** Opening Given data block **

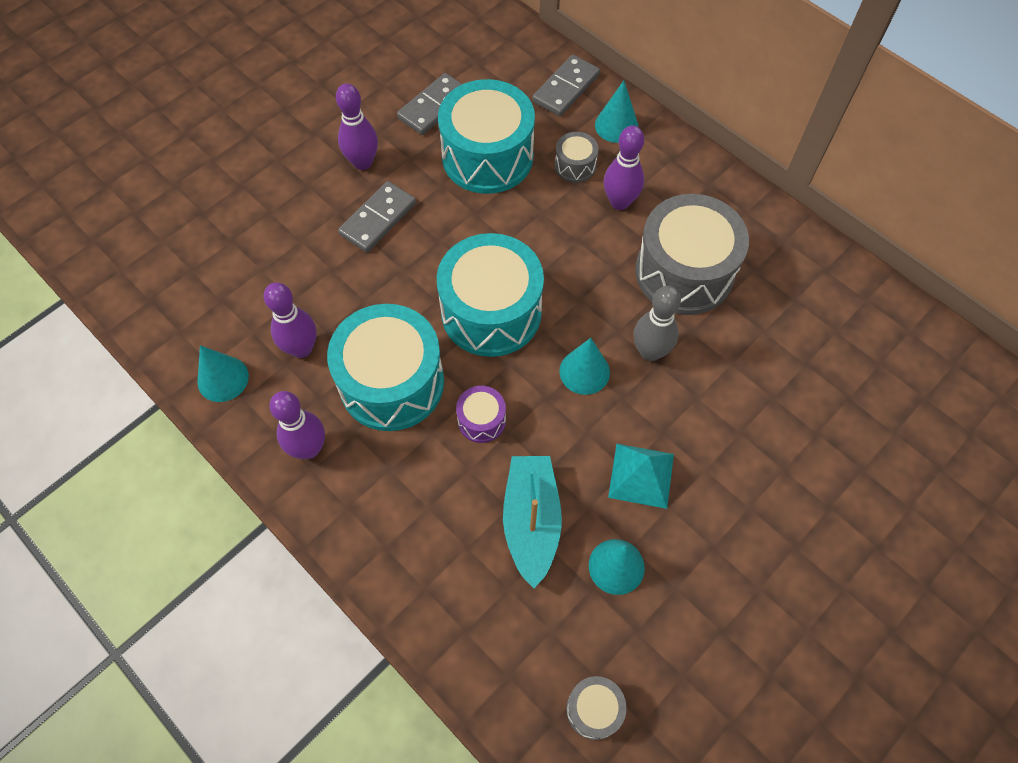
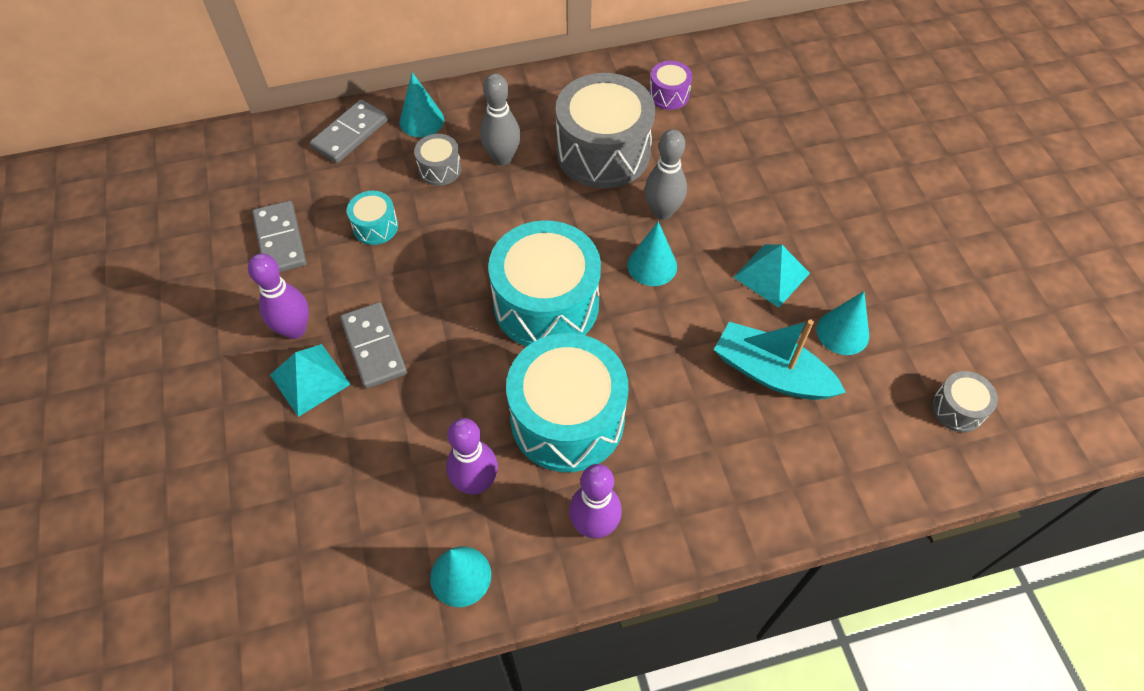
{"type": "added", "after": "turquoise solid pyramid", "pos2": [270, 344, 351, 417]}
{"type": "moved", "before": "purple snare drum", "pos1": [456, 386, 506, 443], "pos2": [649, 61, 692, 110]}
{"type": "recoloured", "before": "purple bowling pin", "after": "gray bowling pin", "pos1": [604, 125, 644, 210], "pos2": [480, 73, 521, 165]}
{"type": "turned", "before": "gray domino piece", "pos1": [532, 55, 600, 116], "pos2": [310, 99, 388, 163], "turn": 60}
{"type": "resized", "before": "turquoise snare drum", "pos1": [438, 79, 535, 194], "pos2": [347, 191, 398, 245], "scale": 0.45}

** Closing Given data block **

Your objective → Write out each entry exactly as given, omitting any picture.

Task output →
{"type": "added", "after": "turquoise solid pyramid", "pos2": [270, 344, 351, 417]}
{"type": "moved", "before": "purple snare drum", "pos1": [456, 386, 506, 443], "pos2": [649, 61, 692, 110]}
{"type": "recoloured", "before": "purple bowling pin", "after": "gray bowling pin", "pos1": [604, 125, 644, 210], "pos2": [480, 73, 521, 165]}
{"type": "turned", "before": "gray domino piece", "pos1": [532, 55, 600, 116], "pos2": [310, 99, 388, 163], "turn": 60}
{"type": "resized", "before": "turquoise snare drum", "pos1": [438, 79, 535, 194], "pos2": [347, 191, 398, 245], "scale": 0.45}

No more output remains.